● **LISTED ENTRIES**:

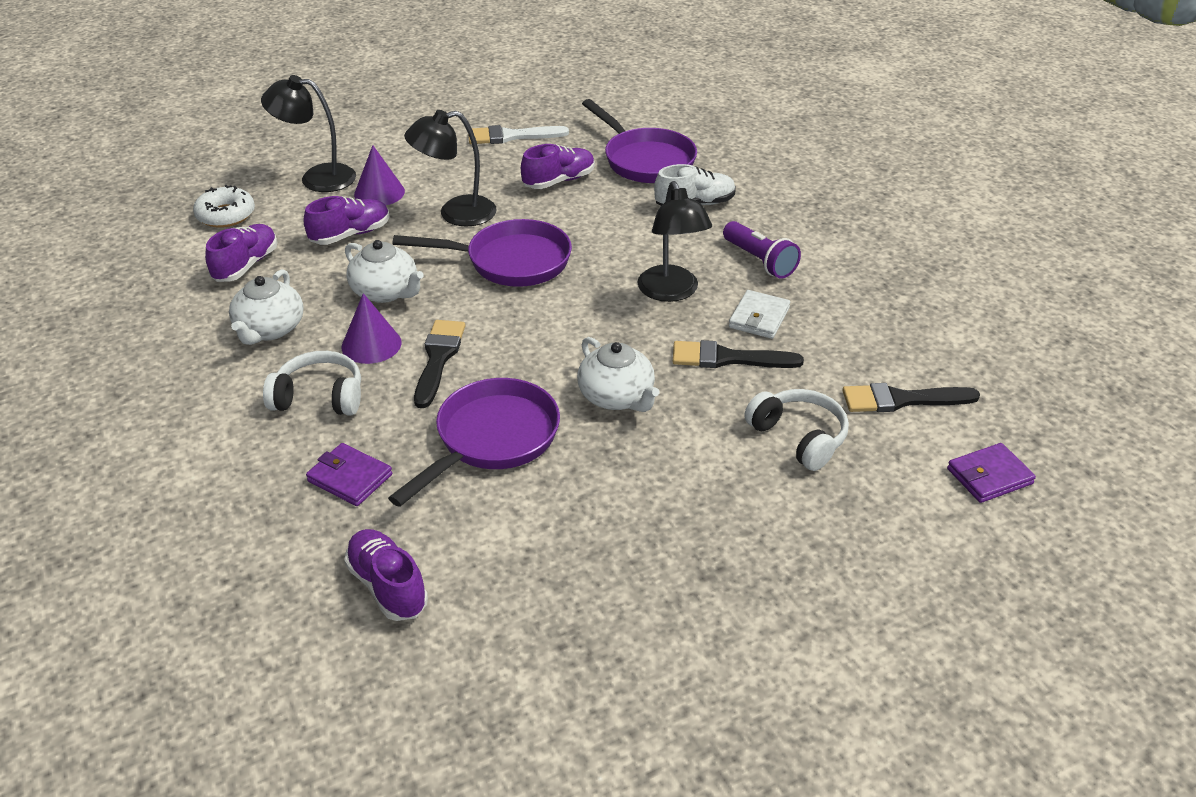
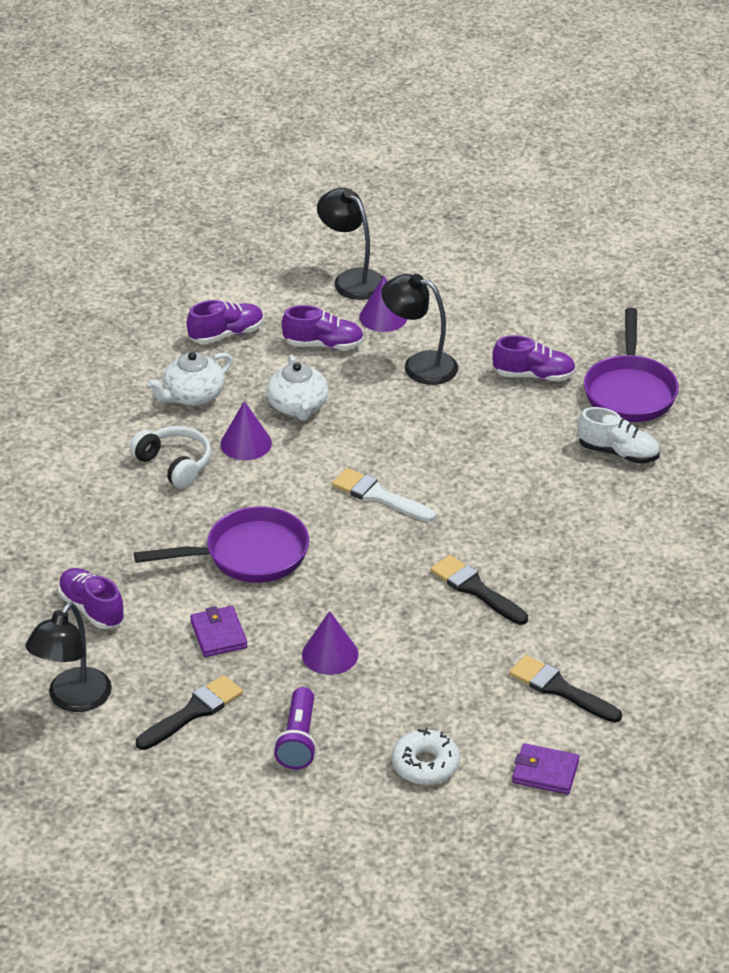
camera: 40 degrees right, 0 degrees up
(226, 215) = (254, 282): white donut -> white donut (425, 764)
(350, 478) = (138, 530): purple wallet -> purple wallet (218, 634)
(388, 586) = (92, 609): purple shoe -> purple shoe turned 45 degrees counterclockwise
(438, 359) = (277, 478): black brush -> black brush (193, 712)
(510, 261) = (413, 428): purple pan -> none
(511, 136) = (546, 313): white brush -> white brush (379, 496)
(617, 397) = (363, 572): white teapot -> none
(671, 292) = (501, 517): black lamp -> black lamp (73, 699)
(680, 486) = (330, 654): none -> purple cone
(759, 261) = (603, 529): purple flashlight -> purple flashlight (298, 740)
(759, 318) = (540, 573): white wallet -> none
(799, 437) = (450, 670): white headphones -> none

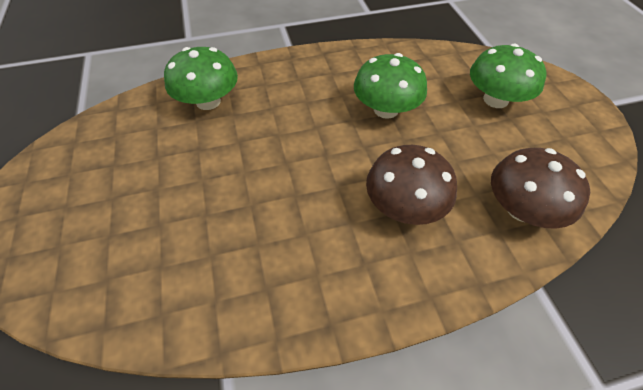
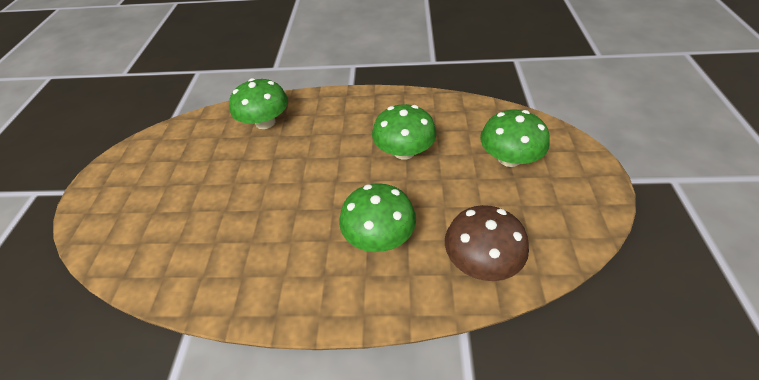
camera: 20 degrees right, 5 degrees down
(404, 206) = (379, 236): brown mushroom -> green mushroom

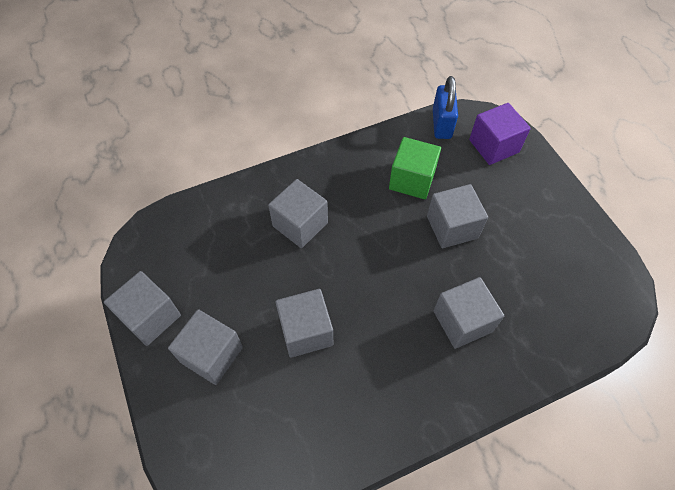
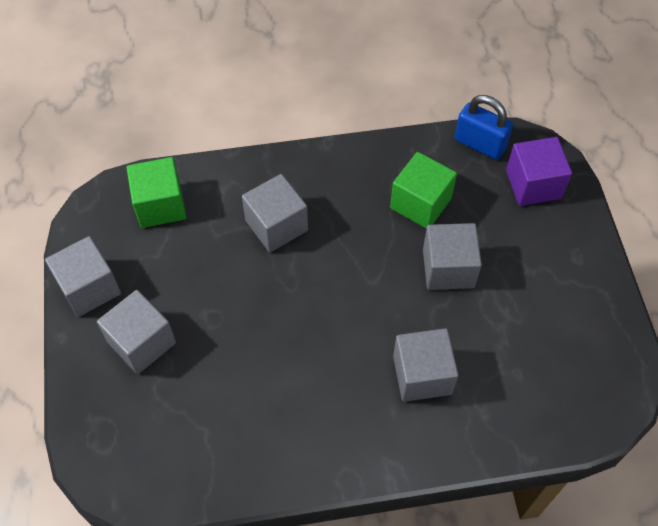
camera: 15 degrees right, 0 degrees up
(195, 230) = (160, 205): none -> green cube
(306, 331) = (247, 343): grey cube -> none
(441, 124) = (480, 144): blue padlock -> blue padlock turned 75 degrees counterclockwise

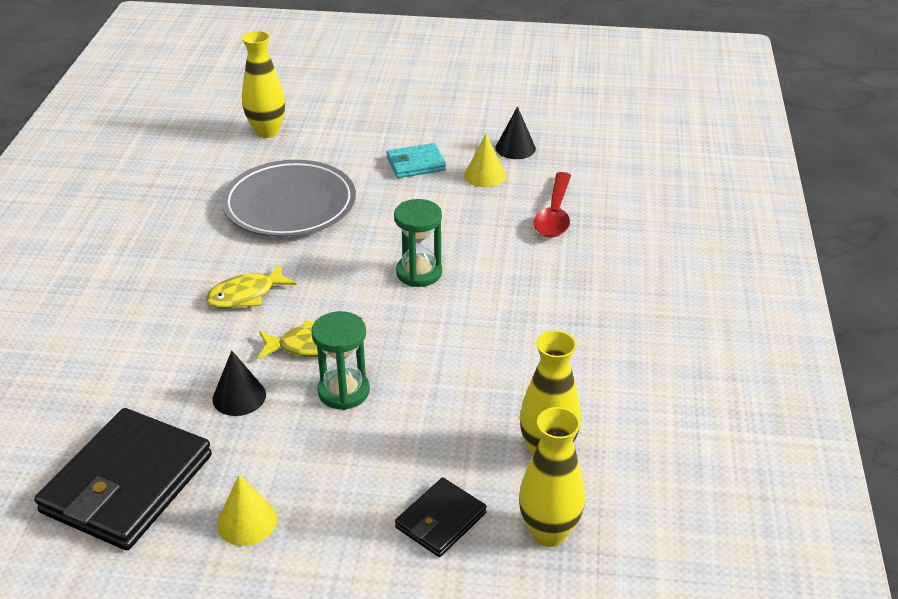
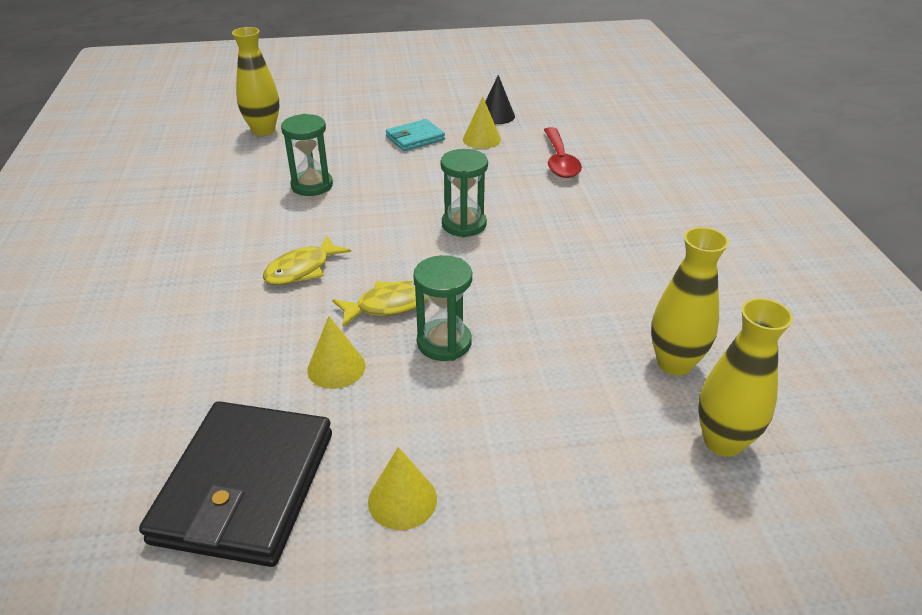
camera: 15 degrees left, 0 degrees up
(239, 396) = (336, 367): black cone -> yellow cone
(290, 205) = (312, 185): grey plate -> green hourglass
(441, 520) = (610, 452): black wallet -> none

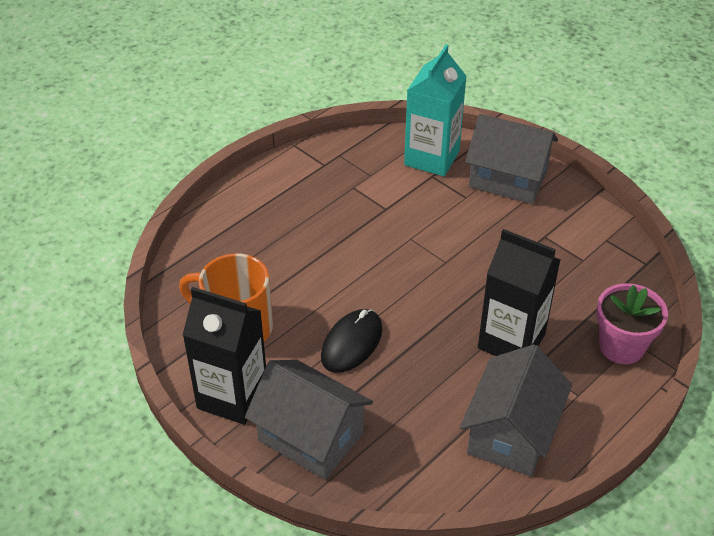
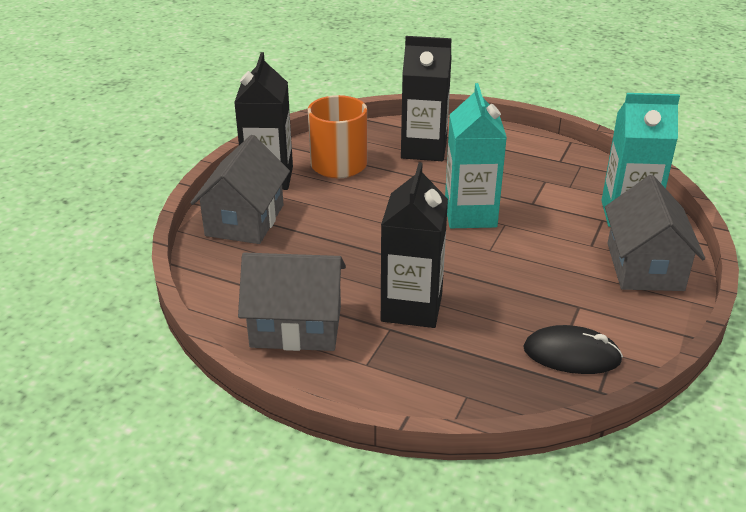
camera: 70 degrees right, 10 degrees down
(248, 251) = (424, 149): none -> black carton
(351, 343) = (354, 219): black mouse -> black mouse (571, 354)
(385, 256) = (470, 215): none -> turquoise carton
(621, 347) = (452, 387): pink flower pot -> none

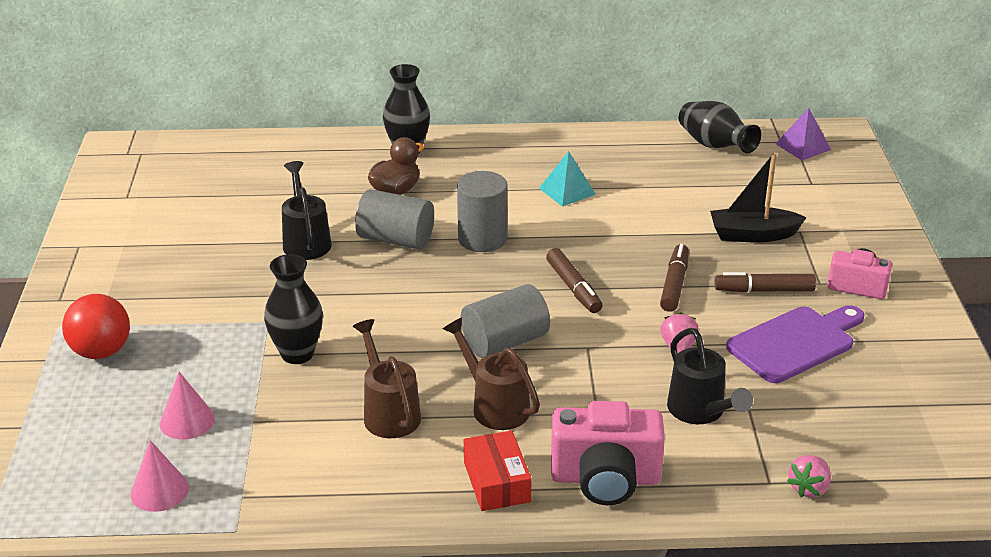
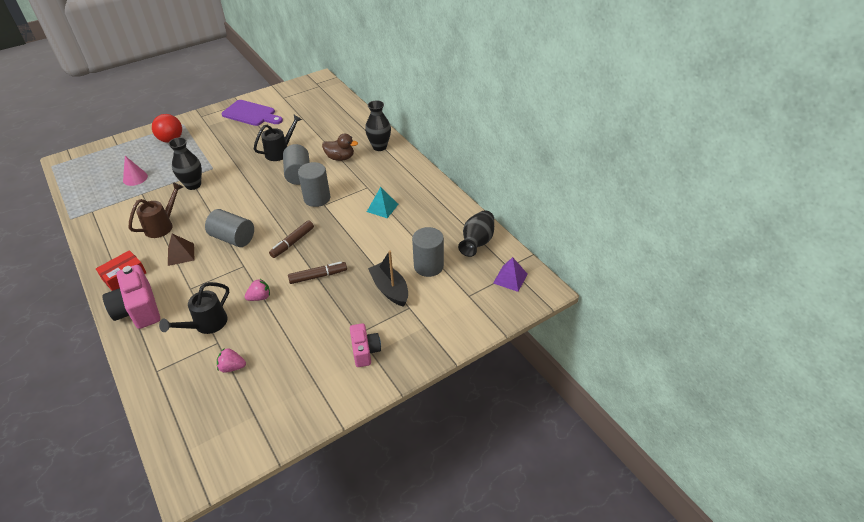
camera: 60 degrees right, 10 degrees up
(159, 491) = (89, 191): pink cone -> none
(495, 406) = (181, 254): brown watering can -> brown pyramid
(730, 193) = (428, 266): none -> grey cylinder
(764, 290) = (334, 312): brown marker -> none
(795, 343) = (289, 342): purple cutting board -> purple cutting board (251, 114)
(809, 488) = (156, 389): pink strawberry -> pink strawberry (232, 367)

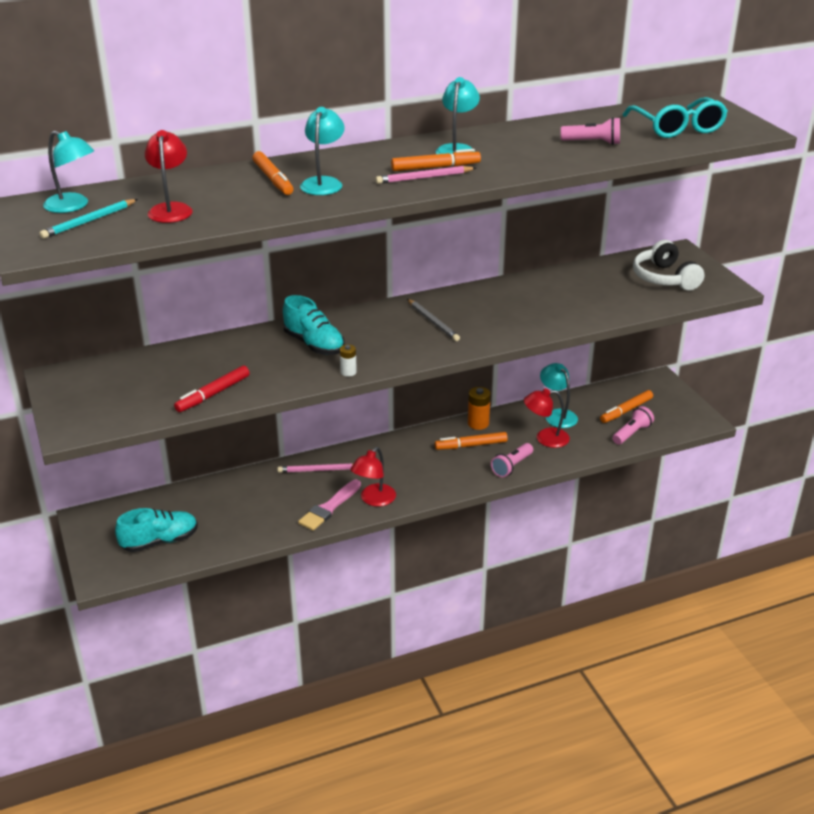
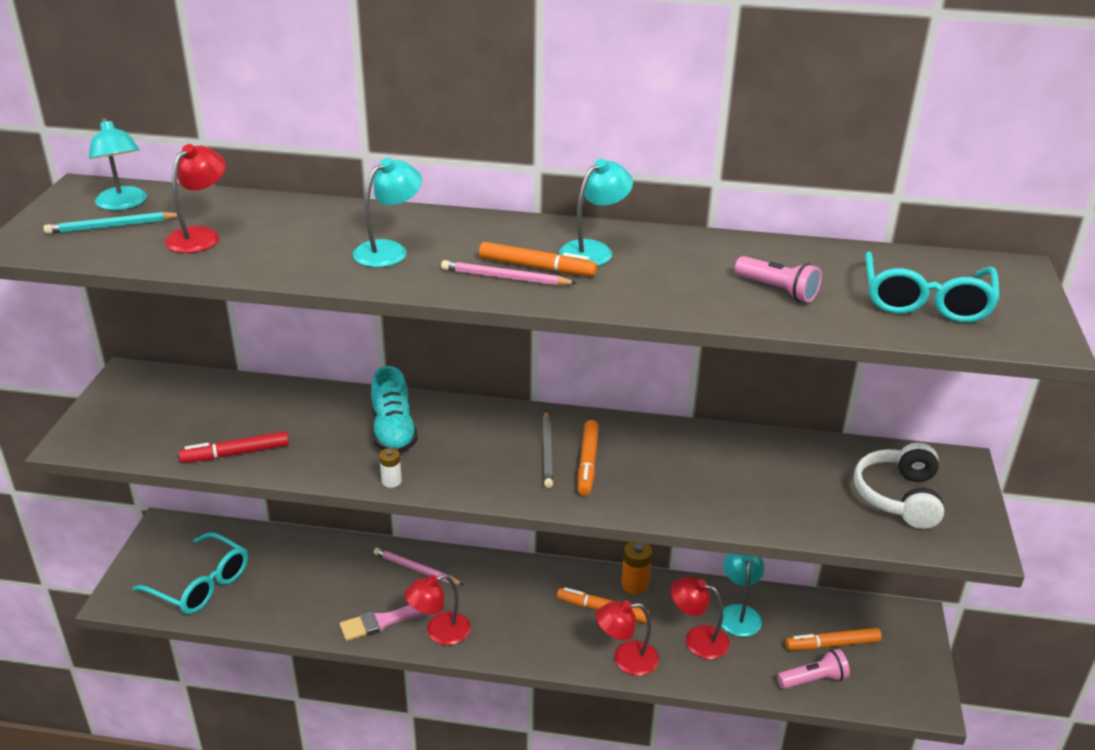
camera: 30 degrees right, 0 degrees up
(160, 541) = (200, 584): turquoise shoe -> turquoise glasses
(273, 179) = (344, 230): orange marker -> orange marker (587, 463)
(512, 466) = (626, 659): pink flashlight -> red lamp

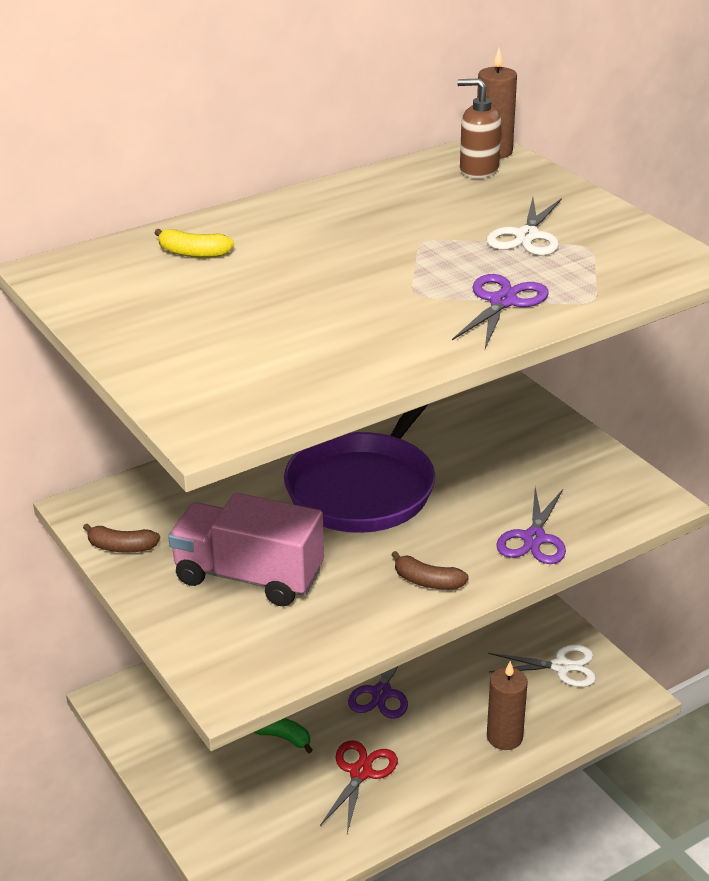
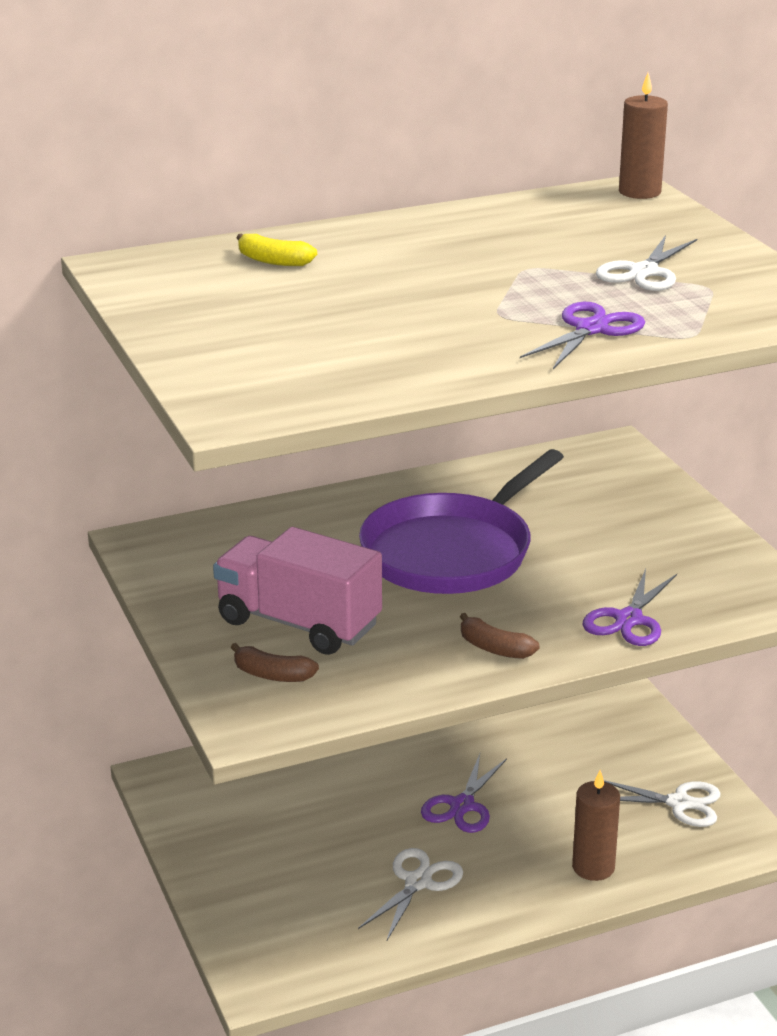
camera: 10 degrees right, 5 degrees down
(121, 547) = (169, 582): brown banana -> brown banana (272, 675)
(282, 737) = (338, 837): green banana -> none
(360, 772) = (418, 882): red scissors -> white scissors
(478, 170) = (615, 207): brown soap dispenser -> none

● **WHAT TO WORK ON**: What is needed is an exact copy of the entries above, with no images in it.

● **ANSWER TO THE EXERCISE**:
camera: 40 degrees right, 0 degrees up
(226, 215) = (254, 282): white donut -> white donut (425, 764)
(350, 478) = (138, 530): purple wallet -> purple wallet (218, 634)
(388, 586) = (92, 609): purple shoe -> purple shoe turned 45 degrees counterclockwise
(438, 359) = (277, 478): black brush -> black brush (193, 712)
(510, 261) = (413, 428): purple pan -> none
(511, 136) = (546, 313): white brush -> white brush (379, 496)
(617, 397) = (363, 572): white teapot -> none
(671, 292) = (501, 517): black lamp -> black lamp (73, 699)
(680, 486) = (330, 654): none -> purple cone
(759, 261) = (603, 529): purple flashlight -> purple flashlight (298, 740)
(759, 318) = (540, 573): white wallet -> none
(799, 437) = (450, 670): white headphones -> none

camera: 20 degrees right, 5 degrees down
(404, 206) = (379, 236): brown mushroom -> green mushroom

camera: 15 degrees right, 0 degrees up
(195, 230) = (160, 205): none -> green cube
(306, 331) = (247, 343): grey cube -> none
(441, 124) = (480, 144): blue padlock -> blue padlock turned 75 degrees counterclockwise

camera: 15 degrees left, 0 degrees up
(239, 396) = (336, 367): black cone -> yellow cone
(290, 205) = (312, 185): grey plate -> green hourglass
(441, 520) = (610, 452): black wallet -> none

camera: 70 degrees right, 10 degrees down
(248, 251) = (424, 149): none -> black carton
(351, 343) = (354, 219): black mouse -> black mouse (571, 354)
(385, 256) = (470, 215): none -> turquoise carton
(621, 347) = (452, 387): pink flower pot -> none

camera: 60 degrees right, 10 degrees up
(159, 491) = (89, 191): pink cone -> none
(495, 406) = (181, 254): brown watering can -> brown pyramid
(730, 193) = (428, 266): none -> grey cylinder
(764, 290) = (334, 312): brown marker -> none
(795, 343) = (289, 342): purple cutting board -> purple cutting board (251, 114)
(809, 488) = (156, 389): pink strawberry -> pink strawberry (232, 367)

camera: 30 degrees right, 0 degrees up
(160, 541) = (200, 584): turquoise shoe -> turquoise glasses
(273, 179) = (344, 230): orange marker -> orange marker (587, 463)
(512, 466) = (626, 659): pink flashlight -> red lamp

camera: 10 degrees right, 5 degrees down
(121, 547) = (169, 582): brown banana -> brown banana (272, 675)
(282, 737) = (338, 837): green banana -> none
(360, 772) = (418, 882): red scissors -> white scissors
(478, 170) = (615, 207): brown soap dispenser -> none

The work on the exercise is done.